----- MATERIAL FOR THIS TASK -----

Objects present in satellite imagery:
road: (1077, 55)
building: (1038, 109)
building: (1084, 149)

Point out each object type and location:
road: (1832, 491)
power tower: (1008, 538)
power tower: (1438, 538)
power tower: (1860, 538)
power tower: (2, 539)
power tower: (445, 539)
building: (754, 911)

-----

### WORK REQUIRED:
Extract the complete set of records unchanged.

### EXERCISE SOLUTION:
Objects present in satellite imagery:
road: (1077, 55)
building: (1038, 109)
building: (1084, 149)

Point out each object type and location:
road: (1832, 491)
power tower: (1008, 538)
power tower: (1438, 538)
power tower: (1860, 538)
power tower: (2, 539)
power tower: (445, 539)
building: (754, 911)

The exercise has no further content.